• **PROBLEM REQUIREMENTS**: How many lines of the records hold the string "screwdriver"? Reply with the number alone.

*** MATERIAL TO PROCESS ***

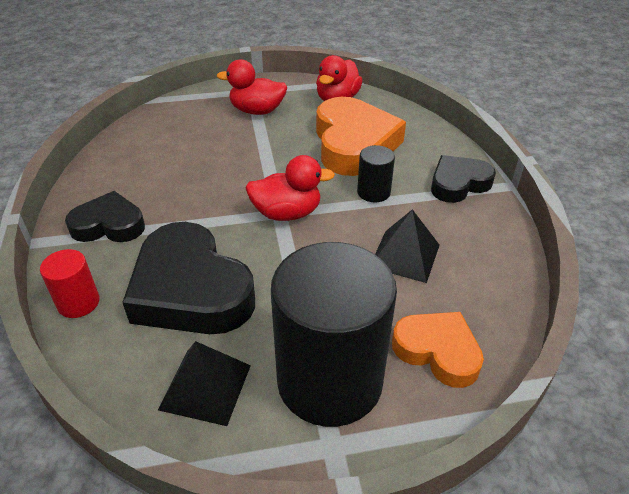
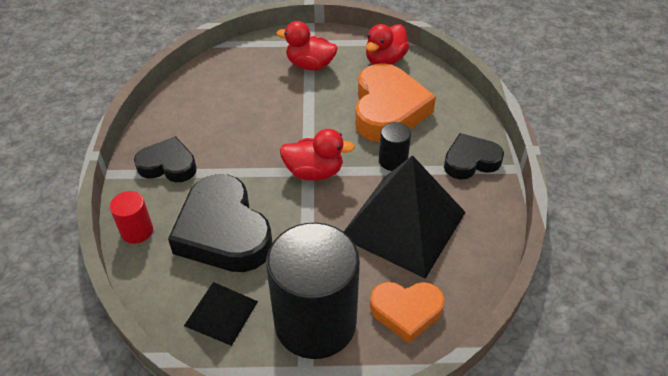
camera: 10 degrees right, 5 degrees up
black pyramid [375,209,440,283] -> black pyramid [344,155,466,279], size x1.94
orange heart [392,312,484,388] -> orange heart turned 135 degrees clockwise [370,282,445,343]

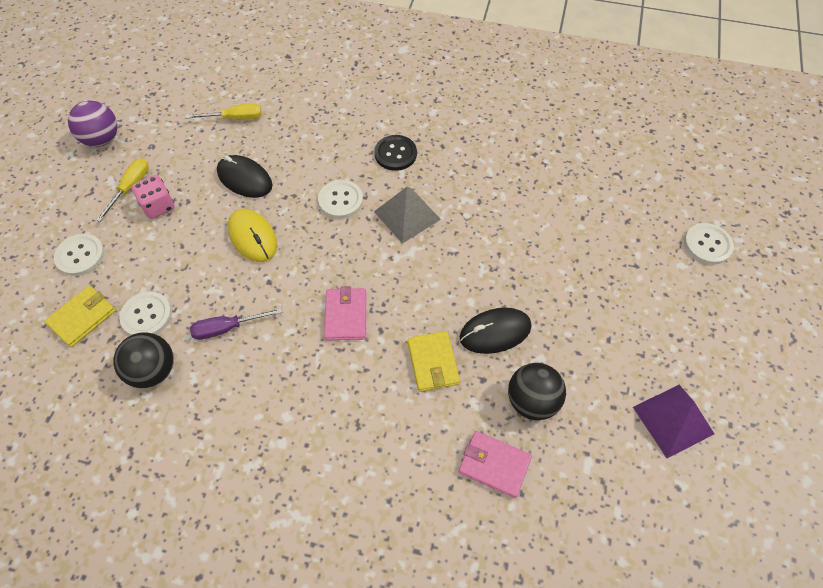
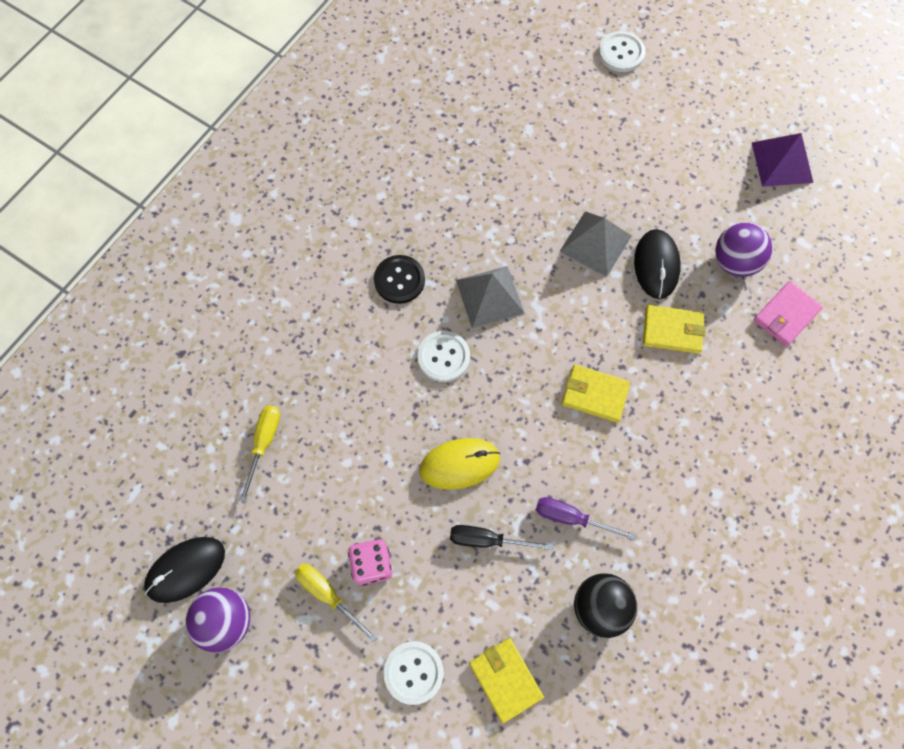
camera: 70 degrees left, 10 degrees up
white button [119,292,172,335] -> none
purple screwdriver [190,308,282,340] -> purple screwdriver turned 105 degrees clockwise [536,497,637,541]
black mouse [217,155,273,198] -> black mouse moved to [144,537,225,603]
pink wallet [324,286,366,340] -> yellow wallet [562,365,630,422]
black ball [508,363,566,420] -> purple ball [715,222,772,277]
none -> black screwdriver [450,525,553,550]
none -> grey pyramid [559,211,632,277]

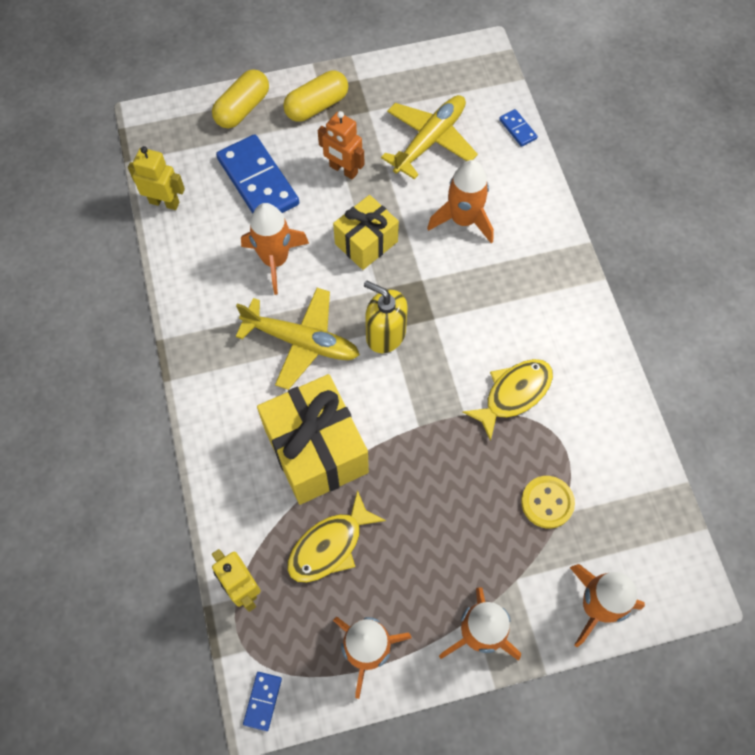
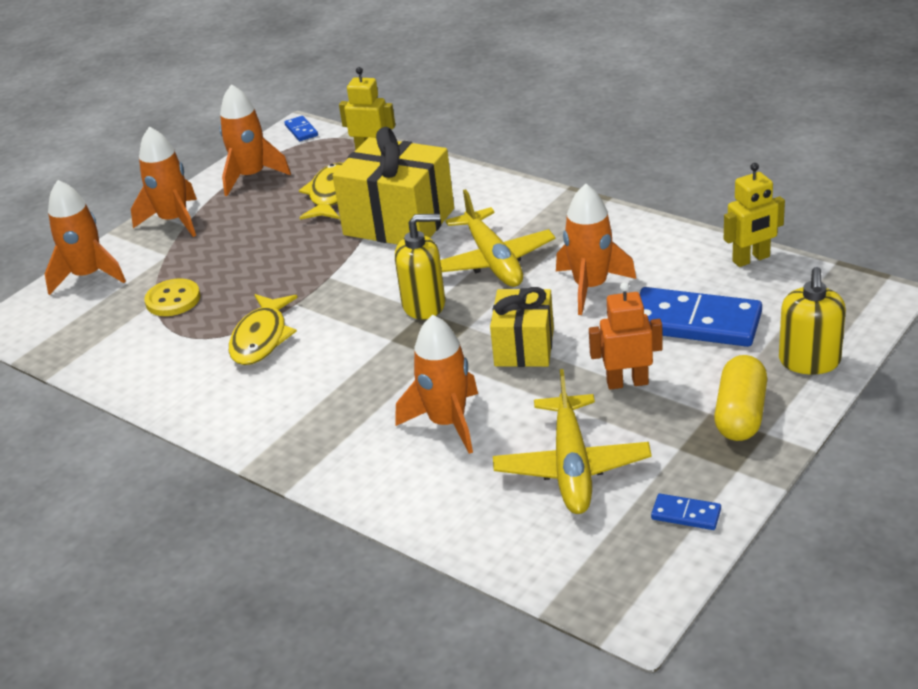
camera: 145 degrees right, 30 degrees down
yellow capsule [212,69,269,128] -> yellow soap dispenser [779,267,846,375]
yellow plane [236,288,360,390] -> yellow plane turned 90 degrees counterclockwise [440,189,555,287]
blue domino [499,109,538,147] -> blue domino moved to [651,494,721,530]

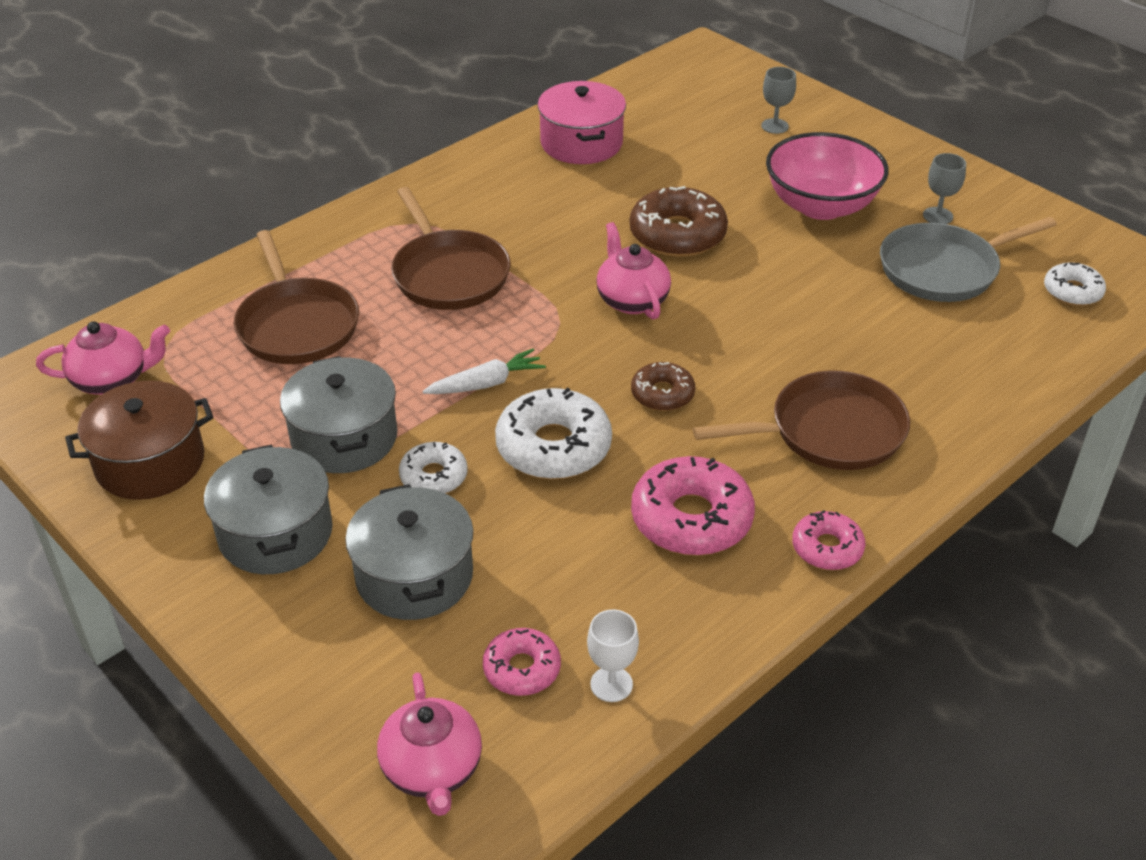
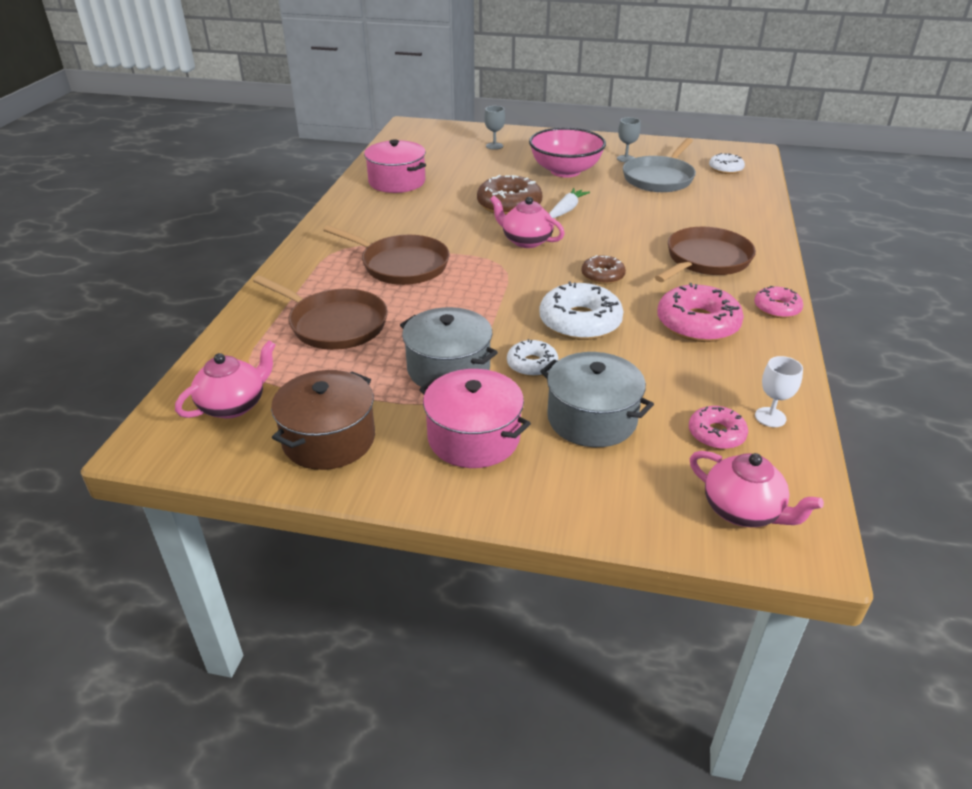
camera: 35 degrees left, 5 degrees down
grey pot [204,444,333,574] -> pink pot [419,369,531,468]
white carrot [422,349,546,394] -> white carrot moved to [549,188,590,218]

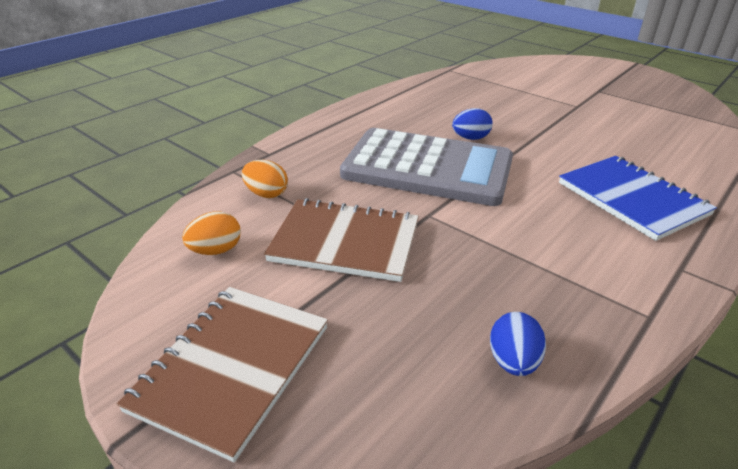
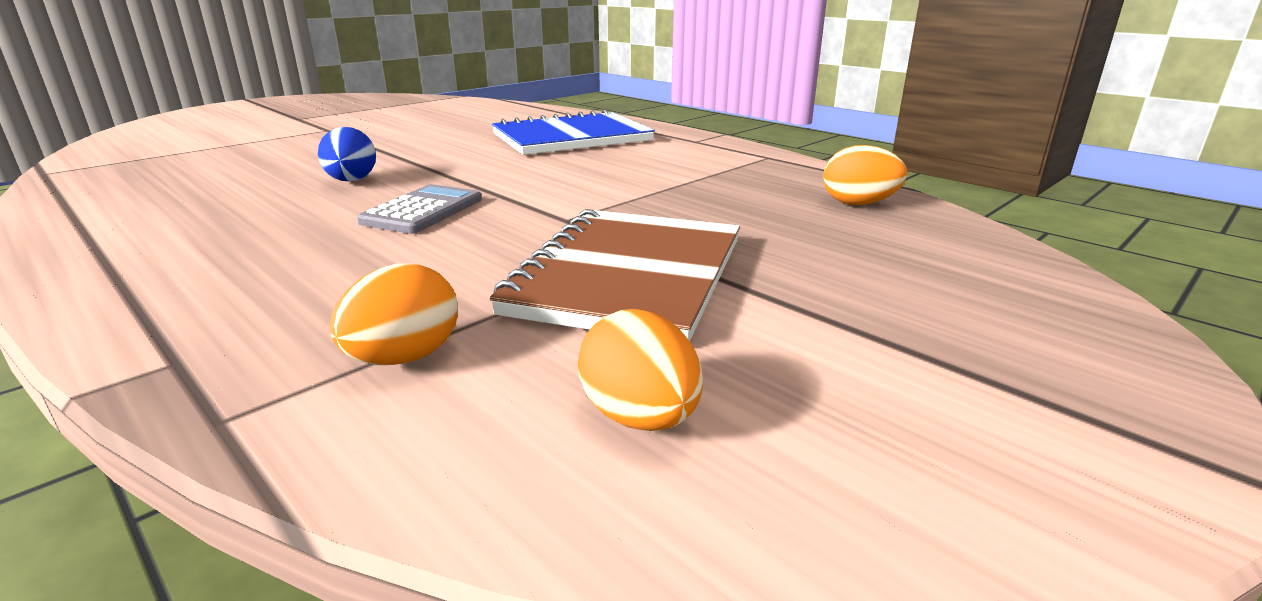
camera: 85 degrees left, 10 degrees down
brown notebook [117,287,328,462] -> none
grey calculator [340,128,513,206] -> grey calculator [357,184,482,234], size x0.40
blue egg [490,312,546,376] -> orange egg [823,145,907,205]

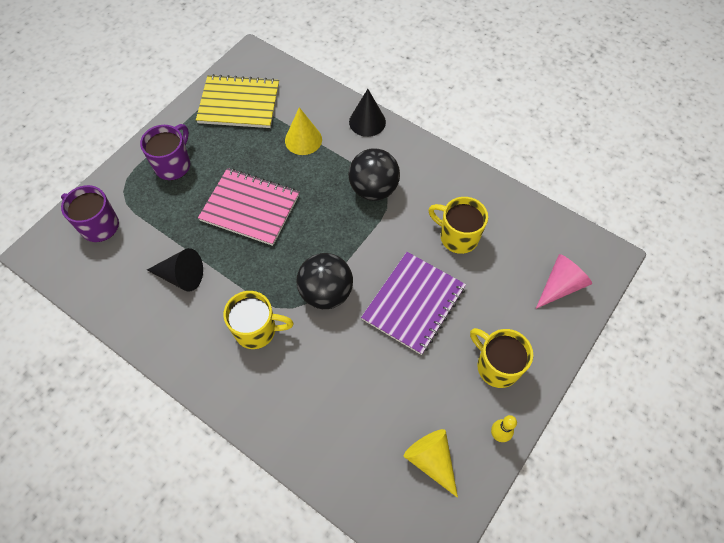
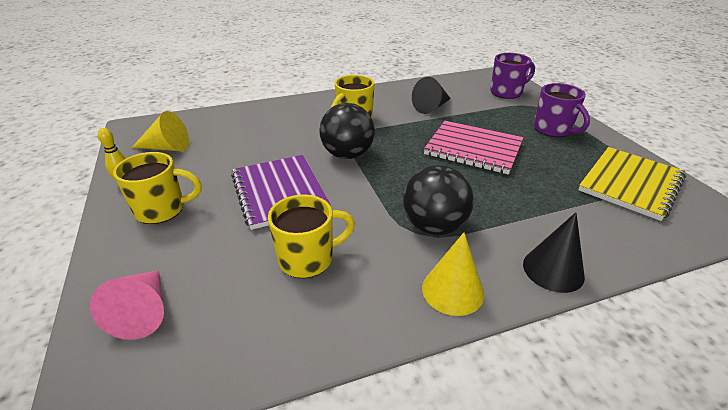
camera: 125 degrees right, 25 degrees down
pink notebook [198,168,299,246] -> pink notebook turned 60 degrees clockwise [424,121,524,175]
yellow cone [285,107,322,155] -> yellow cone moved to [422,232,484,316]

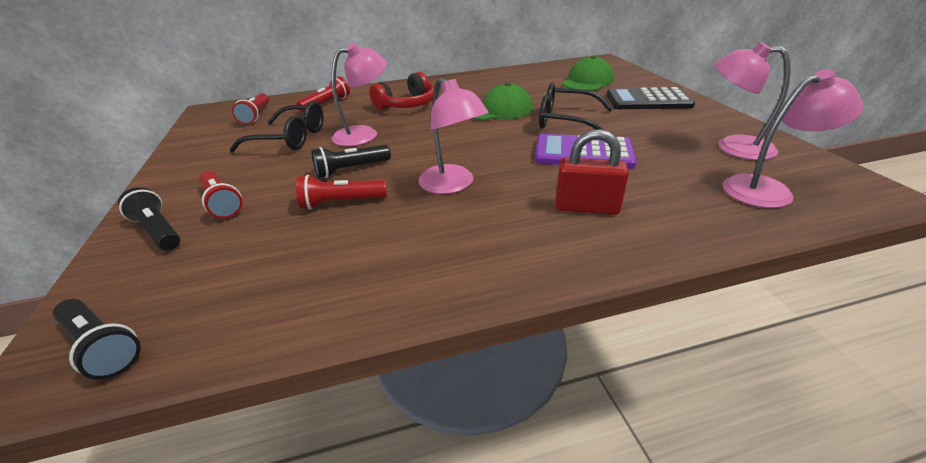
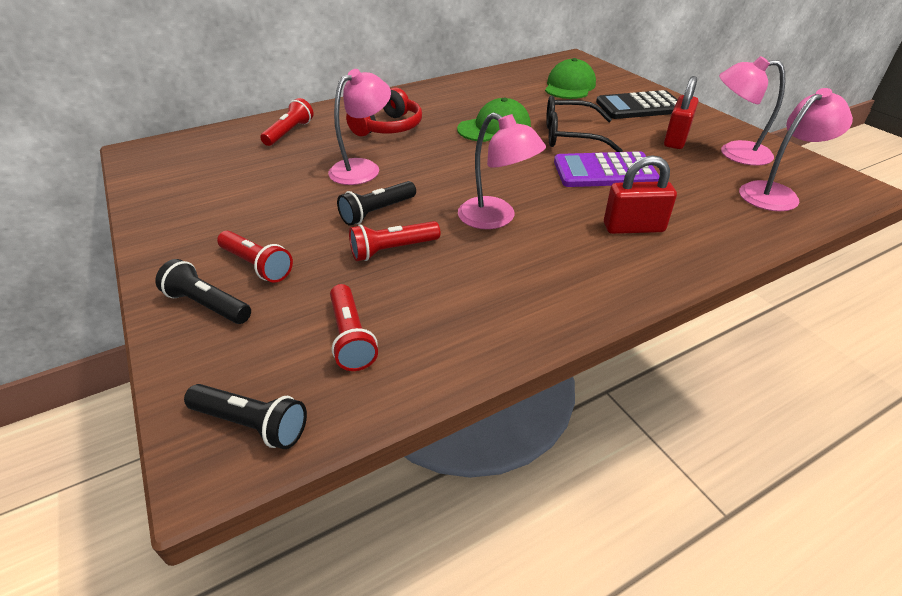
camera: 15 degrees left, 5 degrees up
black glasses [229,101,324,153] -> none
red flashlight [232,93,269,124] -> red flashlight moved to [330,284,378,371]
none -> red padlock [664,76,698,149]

***

• **OUTPUT FOR THIS TASK**: 2